### Supplied information
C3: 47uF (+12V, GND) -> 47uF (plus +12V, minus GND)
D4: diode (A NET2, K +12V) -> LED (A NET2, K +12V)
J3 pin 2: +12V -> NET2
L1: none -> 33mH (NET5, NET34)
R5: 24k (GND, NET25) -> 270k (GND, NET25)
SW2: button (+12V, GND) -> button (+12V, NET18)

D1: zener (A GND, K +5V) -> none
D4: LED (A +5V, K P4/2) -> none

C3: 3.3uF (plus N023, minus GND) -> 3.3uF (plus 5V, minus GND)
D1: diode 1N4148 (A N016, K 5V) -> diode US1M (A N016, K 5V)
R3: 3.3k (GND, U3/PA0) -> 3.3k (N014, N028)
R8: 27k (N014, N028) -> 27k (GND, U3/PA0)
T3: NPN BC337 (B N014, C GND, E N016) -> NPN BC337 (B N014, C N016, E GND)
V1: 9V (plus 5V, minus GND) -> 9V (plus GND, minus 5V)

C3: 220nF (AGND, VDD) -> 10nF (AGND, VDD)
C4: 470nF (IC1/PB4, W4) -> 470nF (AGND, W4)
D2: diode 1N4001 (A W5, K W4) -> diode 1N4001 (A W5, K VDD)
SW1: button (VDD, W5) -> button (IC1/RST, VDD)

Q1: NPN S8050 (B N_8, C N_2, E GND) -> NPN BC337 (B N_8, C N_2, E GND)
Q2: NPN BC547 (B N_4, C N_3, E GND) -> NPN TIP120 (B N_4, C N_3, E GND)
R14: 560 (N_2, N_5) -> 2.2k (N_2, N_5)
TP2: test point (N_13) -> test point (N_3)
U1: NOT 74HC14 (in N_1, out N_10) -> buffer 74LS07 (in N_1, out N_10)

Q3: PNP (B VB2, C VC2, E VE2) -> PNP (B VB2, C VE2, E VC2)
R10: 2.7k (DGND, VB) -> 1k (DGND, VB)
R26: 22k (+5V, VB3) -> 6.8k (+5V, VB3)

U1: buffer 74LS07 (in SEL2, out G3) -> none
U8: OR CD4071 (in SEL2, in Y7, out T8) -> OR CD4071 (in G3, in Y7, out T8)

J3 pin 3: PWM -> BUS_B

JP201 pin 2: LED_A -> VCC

### Task
Retype the complete listing exactly.

### Answer for the task
C3: 47uF (+12V, GND) -> 47uF (plus +12V, minus GND)
D4: diode (A NET2, K +12V) -> LED (A NET2, K +12V)
J3 pin 2: +12V -> NET2
L1: none -> 33mH (NET5, NET34)
R5: 24k (GND, NET25) -> 270k (GND, NET25)
SW2: button (+12V, GND) -> button (+12V, NET18)

D1: zener (A GND, K +5V) -> none
D4: LED (A +5V, K P4/2) -> none

C3: 3.3uF (plus N023, minus GND) -> 3.3uF (plus 5V, minus GND)
D1: diode 1N4148 (A N016, K 5V) -> diode US1M (A N016, K 5V)
R3: 3.3k (GND, U3/PA0) -> 3.3k (N014, N028)
R8: 27k (N014, N028) -> 27k (GND, U3/PA0)
T3: NPN BC337 (B N014, C GND, E N016) -> NPN BC337 (B N014, C N016, E GND)
V1: 9V (plus 5V, minus GND) -> 9V (plus GND, minus 5V)

C3: 220nF (AGND, VDD) -> 10nF (AGND, VDD)
C4: 470nF (IC1/PB4, W4) -> 470nF (AGND, W4)
D2: diode 1N4001 (A W5, K W4) -> diode 1N4001 (A W5, K VDD)
SW1: button (VDD, W5) -> button (IC1/RST, VDD)

Q1: NPN S8050 (B N_8, C N_2, E GND) -> NPN BC337 (B N_8, C N_2, E GND)
Q2: NPN BC547 (B N_4, C N_3, E GND) -> NPN TIP120 (B N_4, C N_3, E GND)
R14: 560 (N_2, N_5) -> 2.2k (N_2, N_5)
TP2: test point (N_13) -> test point (N_3)
U1: NOT 74HC14 (in N_1, out N_10) -> buffer 74LS07 (in N_1, out N_10)

Q3: PNP (B VB2, C VC2, E VE2) -> PNP (B VB2, C VE2, E VC2)
R10: 2.7k (DGND, VB) -> 1k (DGND, VB)
R26: 22k (+5V, VB3) -> 6.8k (+5V, VB3)

U1: buffer 74LS07 (in SEL2, out G3) -> none
U8: OR CD4071 (in SEL2, in Y7, out T8) -> OR CD4071 (in G3, in Y7, out T8)

J3 pin 3: PWM -> BUS_B

JP201 pin 2: LED_A -> VCC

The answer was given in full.